Extracted entries

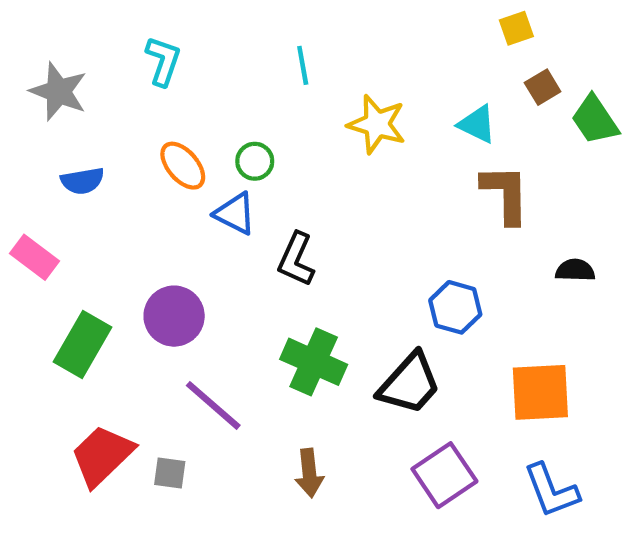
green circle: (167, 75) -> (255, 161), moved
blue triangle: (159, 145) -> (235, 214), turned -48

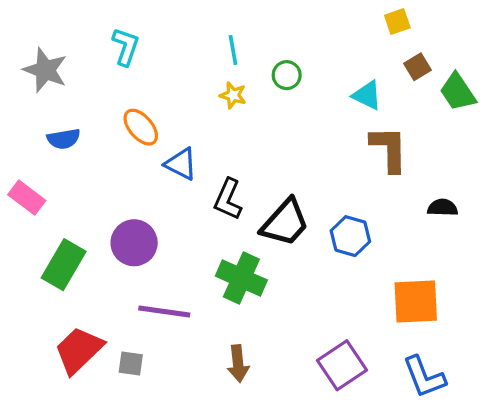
yellow star: (377, 124) -> (233, 95), moved, size x0.6
green circle: (255, 161) -> (287, 75), moved
black trapezoid: (410, 384) -> (285, 223), moved
purple line: (213, 405) -> (164, 312), turned -33

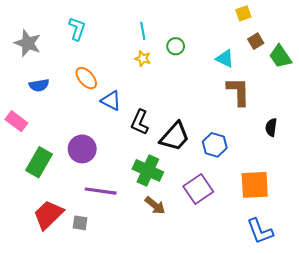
black semicircle: (443, 208) -> (271, 127), turned -84
brown arrow: (238, 364) -> (155, 205), moved, turned -45
purple square: (342, 365) -> (198, 189), moved

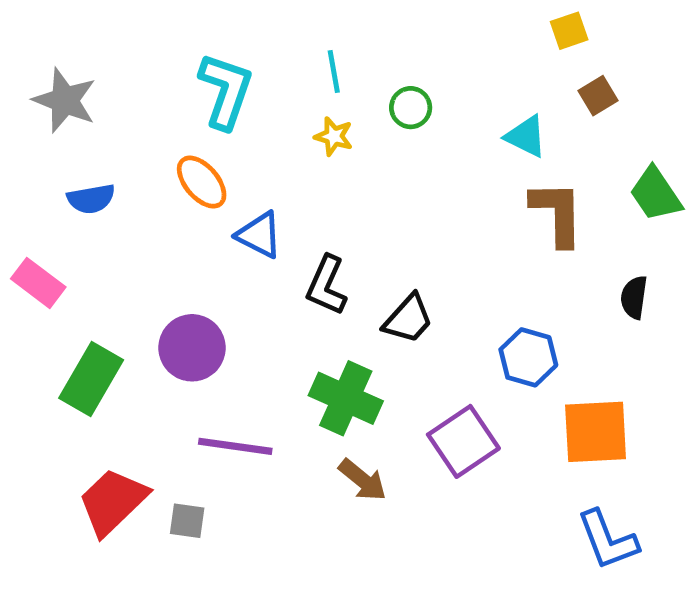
cyan L-shape: (77, 29) -> (226, 91), moved, size x1.4
green trapezoid: (280, 56) -> (656, 194), moved
black trapezoid: (175, 137) -> (408, 319), size x0.7
blue hexagon: (215, 145) -> (528, 357), moved

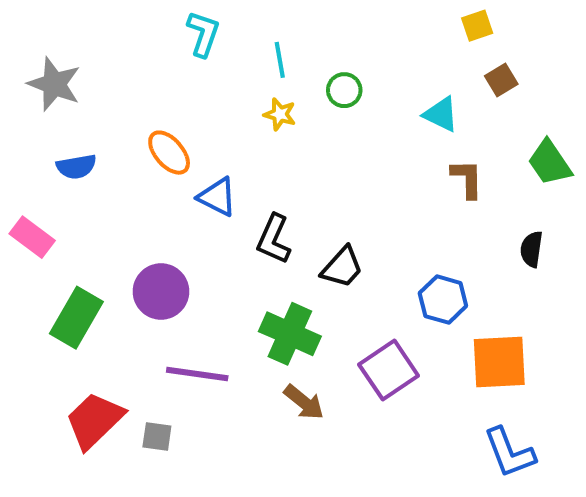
cyan L-shape: (226, 91) -> (203, 34), moved, size x0.7
brown L-shape: (557, 213) -> (467, 179), size x0.7

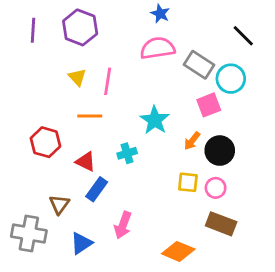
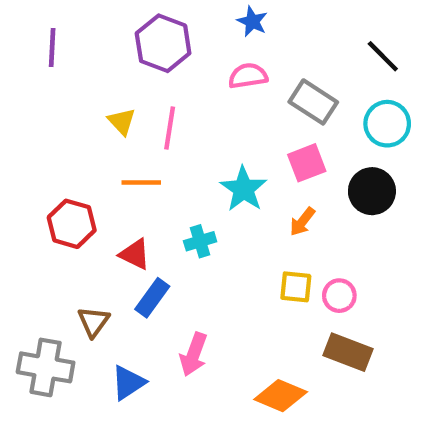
purple hexagon: (80, 27) -> (163, 43), moved
pink semicircle: (157, 48) -> (248, 76), size x0.7
cyan circle: (231, 79) -> (387, 124), moved
pink square: (209, 105) -> (307, 163), moved
black circle: (220, 151) -> (372, 191), moved

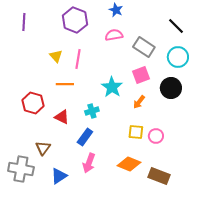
blue rectangle: (152, 298) -> (85, 137), moved
brown rectangle: (348, 352) -> (159, 176), moved
orange diamond: (281, 396) -> (129, 164), moved

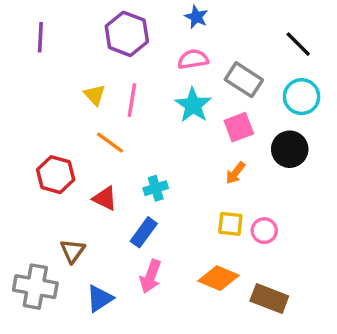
orange line: (65, 84) -> (110, 142), turned 36
cyan star: (112, 87) -> (193, 105), moved

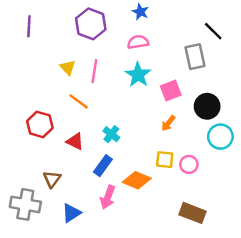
gray rectangle: (244, 80) -> (195, 57), moved, turned 45
cyan circle: (302, 97) -> (220, 137), moved
cyan cross: (156, 188) -> (111, 134), turned -35
orange diamond: (218, 278) -> (137, 180), moved

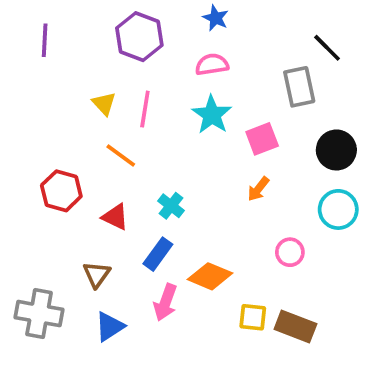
black circle: (207, 106) -> (336, 150), moved
yellow square: (165, 160) -> (253, 317), moved
brown triangle: (52, 179) -> (97, 274), moved

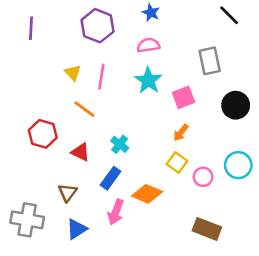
black line: (327, 48) -> (229, 15), moved
cyan circle: (338, 209) -> (238, 165), moved
yellow square: (253, 317) -> (177, 163), moved, turned 30

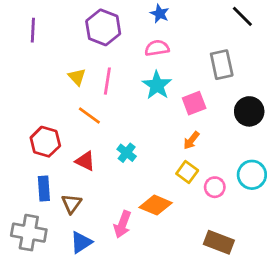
blue rectangle: (111, 178) -> (44, 189), moved, turned -40

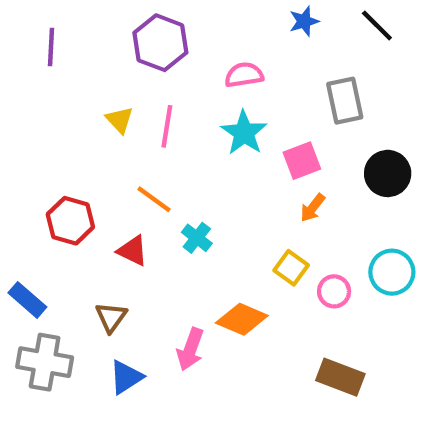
blue star: (160, 14) -> (304, 21), moved, turned 30
orange line: (89, 116) -> (154, 199), moved
orange arrow: (191, 140) -> (313, 208), moved
blue rectangle: (44, 189) -> (27, 300), moved, turned -45

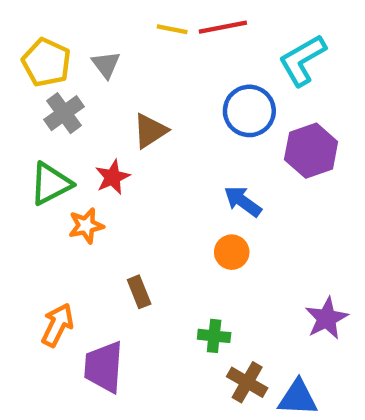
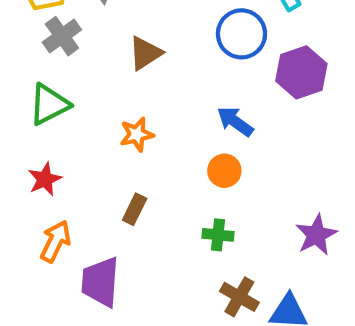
red star: (113, 177) -> (45, 179), moved
orange star: (86, 226) -> (137, 134), moved
brown rectangle: (139, 292) -> (135, 209), turned 48
green cross: (214, 336) -> (218, 235), moved

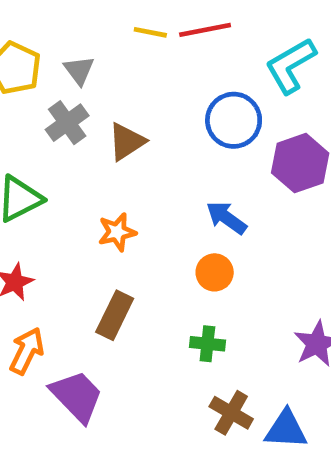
gray cross: (62, 36) -> (67, 123), moved
brown rectangle: (135, 209) -> (115, 315), size x1.4
purple trapezoid: (100, 282) -> (77, 396), turned 132

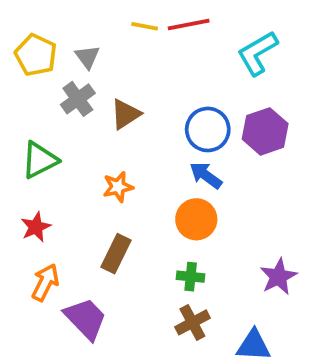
blue circle: (234, 120) -> (208, 129), moved
orange circle: (215, 272) -> (196, 219), size x1.4
brown cross: (231, 413) -> (192, 322), moved, turned 32

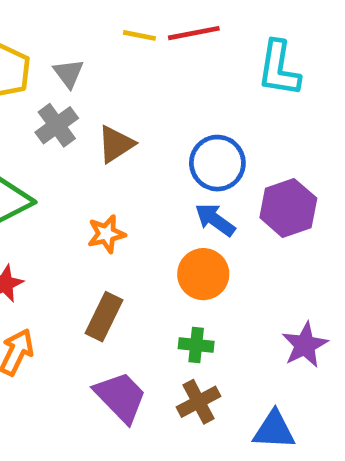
cyan L-shape: (257, 53) -> (279, 69), turned -51
purple hexagon: (265, 131) -> (288, 208), moved
purple trapezoid: (85, 319) -> (121, 397), moved

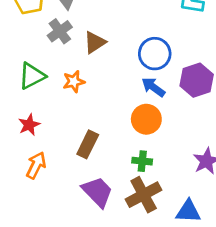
orange star: (106, 234) -> (74, 82), moved
brown cross: (199, 402) -> (144, 195), size x1.4

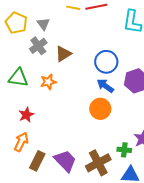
green triangle: (32, 76) -> (18, 78), turned 35
red star: (29, 125) -> (26, 115), moved
brown rectangle: (88, 144) -> (37, 161), moved
green cross: (142, 161) -> (124, 150), moved

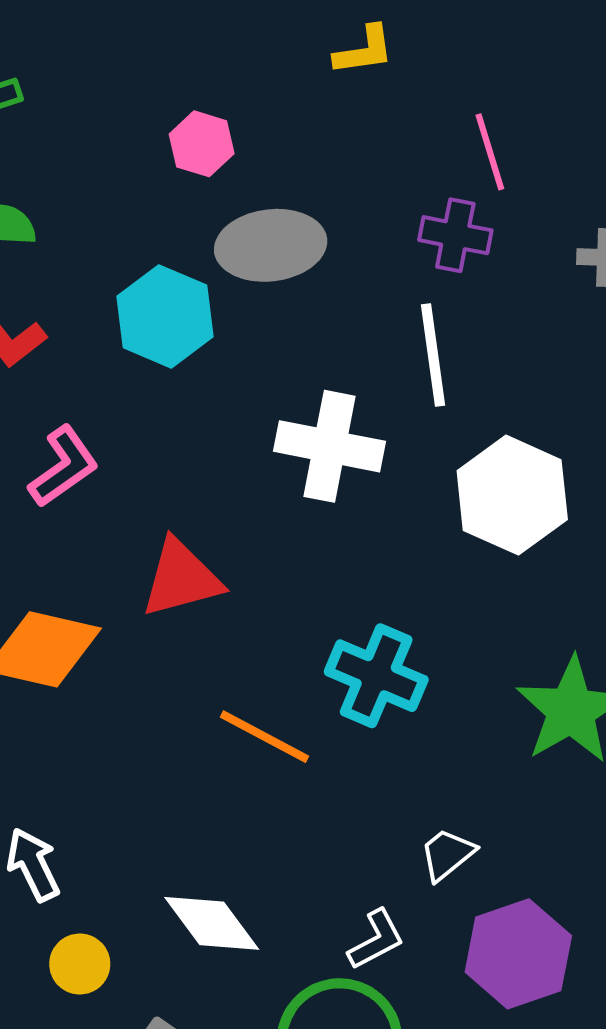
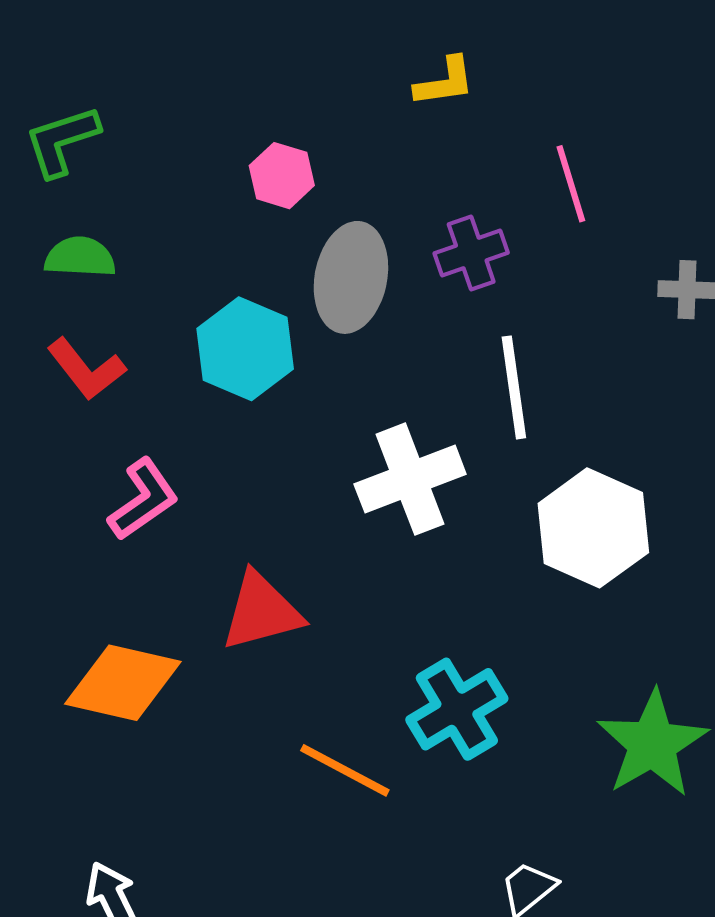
purple cross: (455, 235) -> (471, 253), moved, turned -30
gray ellipse: (271, 245) -> (351, 277), turned -72
white cross: (329, 446) -> (410, 479), turned -32
cyan cross: (376, 676) -> (457, 709), turned 36

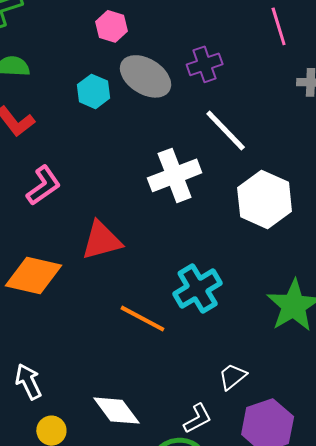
pink line: (571, 184) -> (279, 26), moved
gray ellipse: (351, 277) -> (146, 76), turned -69
cyan hexagon: (245, 349) -> (93, 91), moved, size x0.7
white line: (514, 387) -> (226, 130), turned -36

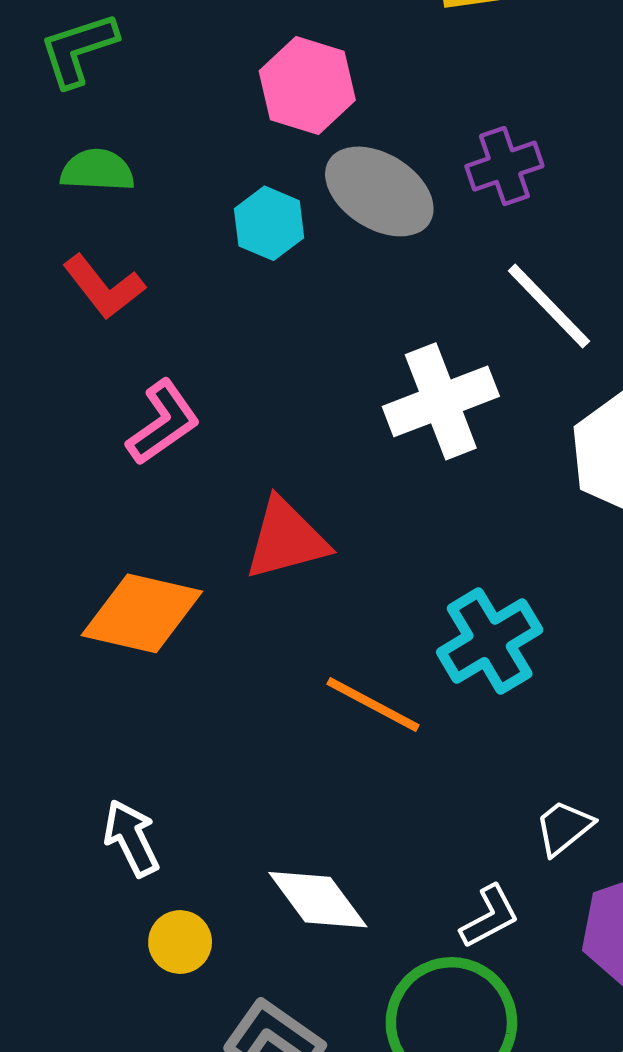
pink hexagon: (111, 26) -> (307, 85), size x1.4

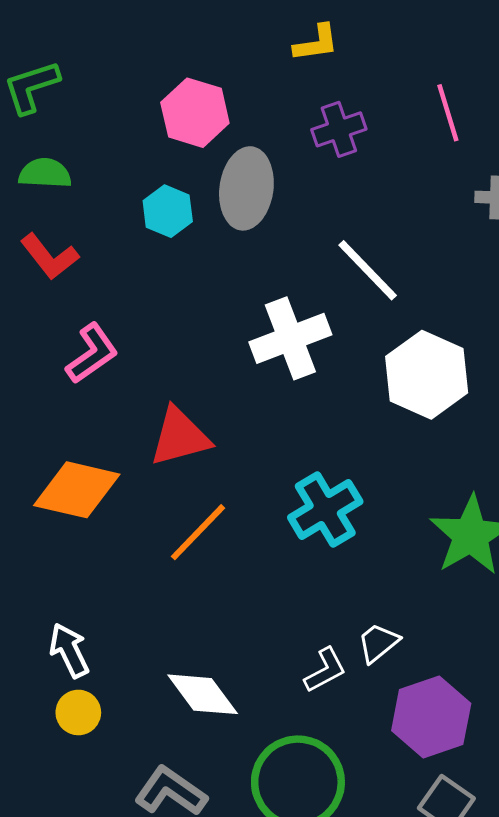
purple cross: (504, 166) -> (339, 129), moved
gray ellipse: (379, 191) -> (246, 188), turned 66
orange line: (373, 705) -> (198, 532), moved, turned -74
white L-shape: (490, 917) -> (325, 670), moved
yellow circle: (180, 942) -> (78, 712), moved

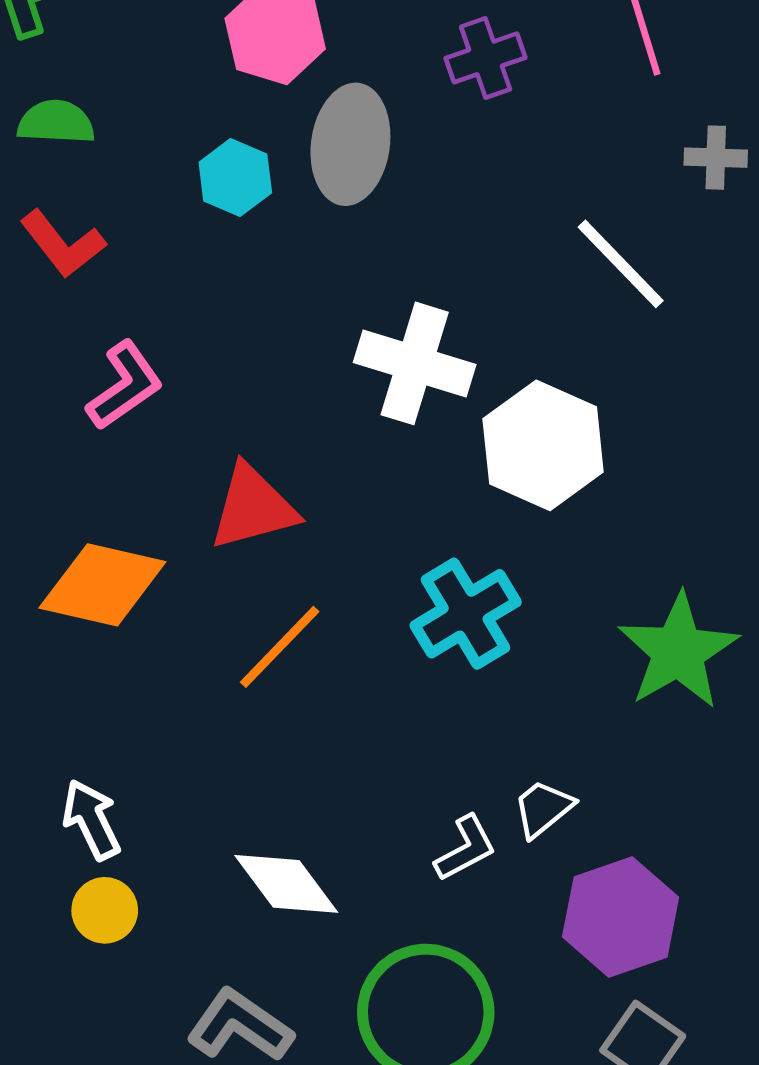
white line: (368, 270) -> (621, 264), moved
white cross: (290, 338) -> (415, 363), turned 38
white hexagon: (427, 375) -> (543, 445), moved

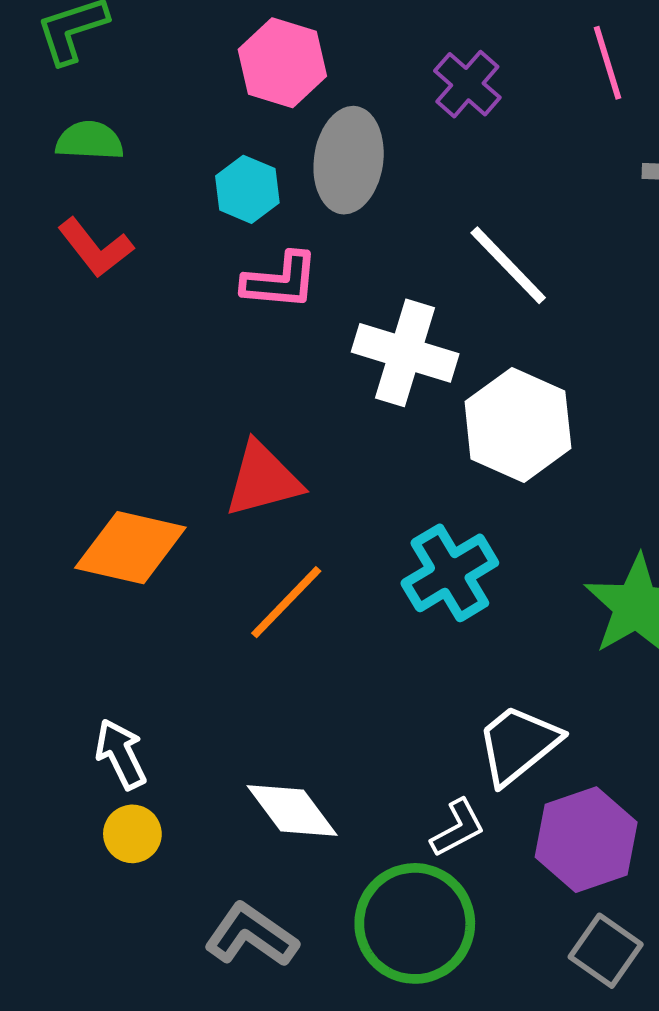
purple cross: (486, 58) -> (467, 84), turned -30
white line: (621, 264) -> (508, 265), moved
pink L-shape: (125, 386) -> (280, 281), moved, turned 40
white trapezoid: (543, 808) -> (518, 744), size x1.6
white L-shape: (466, 848) -> (458, 828), moved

Problem description
Return every record exactly, without the pictures.

Written solution
green circle: (167, 75) -> (255, 161), moved
blue triangle: (159, 145) -> (235, 214), turned -48

yellow star: (377, 124) -> (233, 95), moved, size x0.6
green circle: (255, 161) -> (287, 75), moved
black trapezoid: (410, 384) -> (285, 223), moved
purple line: (213, 405) -> (164, 312), turned -33

black semicircle: (443, 208) -> (271, 127), turned -84
brown arrow: (238, 364) -> (155, 205), moved, turned -45
purple square: (342, 365) -> (198, 189), moved

cyan L-shape: (77, 29) -> (226, 91), moved, size x1.4
green trapezoid: (280, 56) -> (656, 194), moved
black trapezoid: (175, 137) -> (408, 319), size x0.7
blue hexagon: (215, 145) -> (528, 357), moved

cyan L-shape: (226, 91) -> (203, 34), moved, size x0.7
brown L-shape: (557, 213) -> (467, 179), size x0.7

purple hexagon: (80, 27) -> (163, 43), moved
pink semicircle: (157, 48) -> (248, 76), size x0.7
cyan circle: (231, 79) -> (387, 124), moved
pink square: (209, 105) -> (307, 163), moved
black circle: (220, 151) -> (372, 191), moved

blue rectangle: (152, 298) -> (85, 137), moved
brown rectangle: (348, 352) -> (159, 176), moved
orange diamond: (281, 396) -> (129, 164), moved

orange line: (65, 84) -> (110, 142), turned 36
cyan star: (112, 87) -> (193, 105), moved

gray rectangle: (244, 80) -> (195, 57), moved, turned 45
cyan circle: (302, 97) -> (220, 137), moved
cyan cross: (156, 188) -> (111, 134), turned -35
orange diamond: (218, 278) -> (137, 180), moved

black circle: (207, 106) -> (336, 150), moved
yellow square: (165, 160) -> (253, 317), moved
brown triangle: (52, 179) -> (97, 274), moved

black line: (327, 48) -> (229, 15), moved
cyan circle: (338, 209) -> (238, 165), moved
yellow square: (253, 317) -> (177, 163), moved, turned 30

blue rectangle: (111, 178) -> (44, 189), moved, turned -40

blue star: (160, 14) -> (304, 21), moved, turned 30
orange line: (89, 116) -> (154, 199), moved
orange arrow: (191, 140) -> (313, 208), moved
blue rectangle: (44, 189) -> (27, 300), moved, turned -45

red star: (113, 177) -> (45, 179), moved
orange star: (86, 226) -> (137, 134), moved
brown rectangle: (139, 292) -> (135, 209), turned 48
green cross: (214, 336) -> (218, 235), moved

gray cross: (62, 36) -> (67, 123), moved
brown rectangle: (135, 209) -> (115, 315), size x1.4
purple trapezoid: (100, 282) -> (77, 396), turned 132

blue circle: (234, 120) -> (208, 129), moved
orange circle: (215, 272) -> (196, 219), size x1.4
brown cross: (231, 413) -> (192, 322), moved, turned 32

cyan L-shape: (257, 53) -> (279, 69), turned -51
purple hexagon: (265, 131) -> (288, 208), moved
purple trapezoid: (85, 319) -> (121, 397), moved

orange star: (106, 234) -> (74, 82), moved
brown cross: (199, 402) -> (144, 195), size x1.4

green triangle: (32, 76) -> (18, 78), turned 35
red star: (29, 125) -> (26, 115), moved
brown rectangle: (88, 144) -> (37, 161), moved
green cross: (142, 161) -> (124, 150), moved

purple cross: (455, 235) -> (471, 253), moved, turned -30
gray ellipse: (271, 245) -> (351, 277), turned -72
white cross: (329, 446) -> (410, 479), turned -32
cyan cross: (376, 676) -> (457, 709), turned 36

pink line: (571, 184) -> (279, 26), moved
gray ellipse: (351, 277) -> (146, 76), turned -69
cyan hexagon: (245, 349) -> (93, 91), moved, size x0.7
white line: (514, 387) -> (226, 130), turned -36

pink hexagon: (111, 26) -> (307, 85), size x1.4

purple cross: (504, 166) -> (339, 129), moved
gray ellipse: (379, 191) -> (246, 188), turned 66
orange line: (373, 705) -> (198, 532), moved, turned -74
white L-shape: (490, 917) -> (325, 670), moved
yellow circle: (180, 942) -> (78, 712), moved

white line: (368, 270) -> (621, 264), moved
white cross: (290, 338) -> (415, 363), turned 38
white hexagon: (427, 375) -> (543, 445), moved

purple cross: (486, 58) -> (467, 84), turned -30
white line: (621, 264) -> (508, 265), moved
pink L-shape: (125, 386) -> (280, 281), moved, turned 40
white trapezoid: (543, 808) -> (518, 744), size x1.6
white L-shape: (466, 848) -> (458, 828), moved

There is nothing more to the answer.